[Items from a data source]
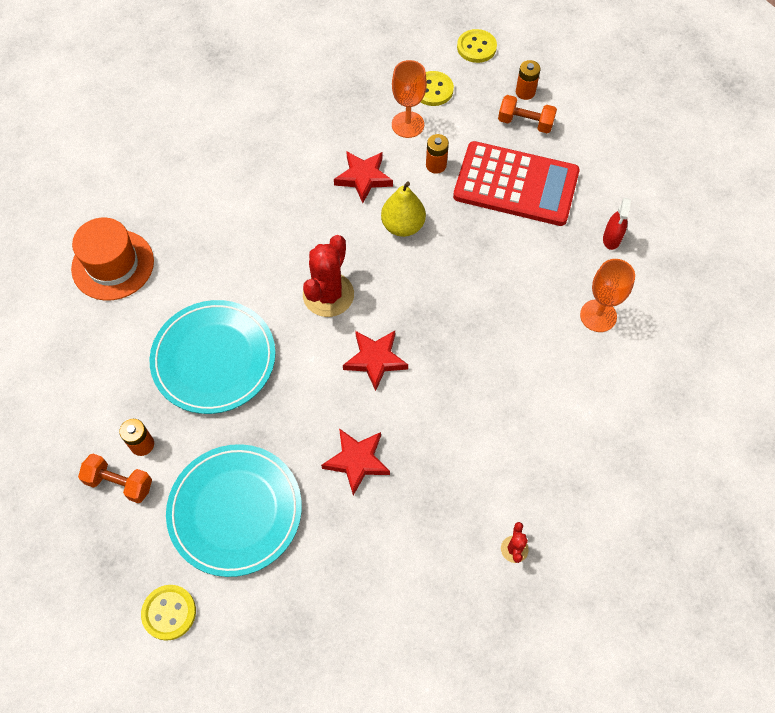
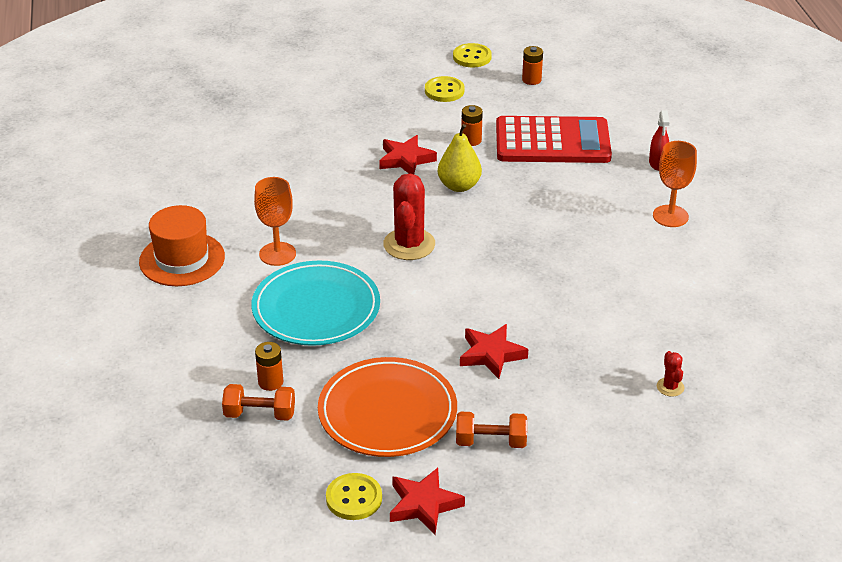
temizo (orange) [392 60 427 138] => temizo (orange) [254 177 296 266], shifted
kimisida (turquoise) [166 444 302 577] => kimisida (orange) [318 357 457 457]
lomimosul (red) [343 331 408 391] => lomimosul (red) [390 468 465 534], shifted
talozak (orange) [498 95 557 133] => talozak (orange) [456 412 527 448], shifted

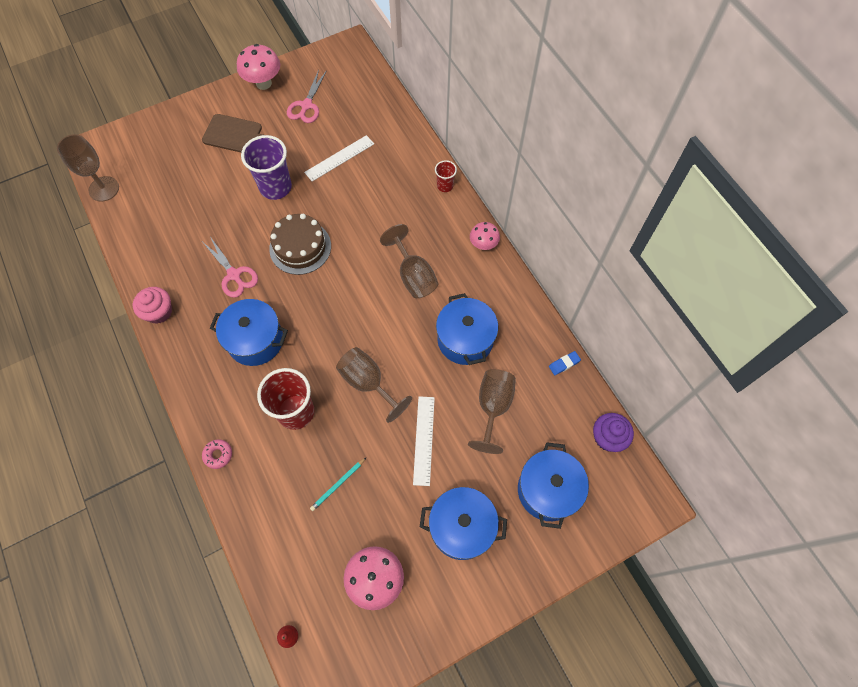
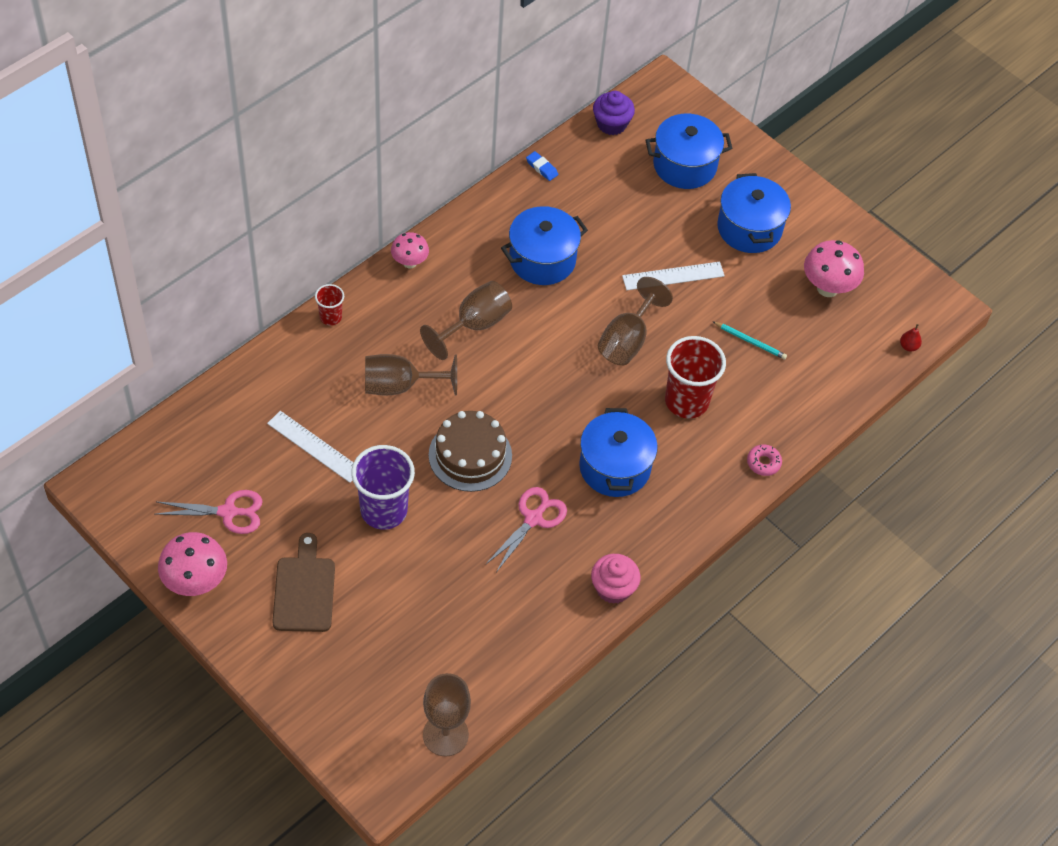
temizo (brown) [468 369 516 454] => temizo (brown) [365 354 457 396], shifted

ACTIVITY:
The result should be the same data as above, line for line, with the pictures gone.

RESULT BELOW:
temizo (orange) [392 60 427 138] => temizo (orange) [254 177 296 266], shifted
kimisida (turquoise) [166 444 302 577] => kimisida (orange) [318 357 457 457]
lomimosul (red) [343 331 408 391] => lomimosul (red) [390 468 465 534], shifted
talozak (orange) [498 95 557 133] => talozak (orange) [456 412 527 448], shifted

temizo (brown) [468 369 516 454] => temizo (brown) [365 354 457 396], shifted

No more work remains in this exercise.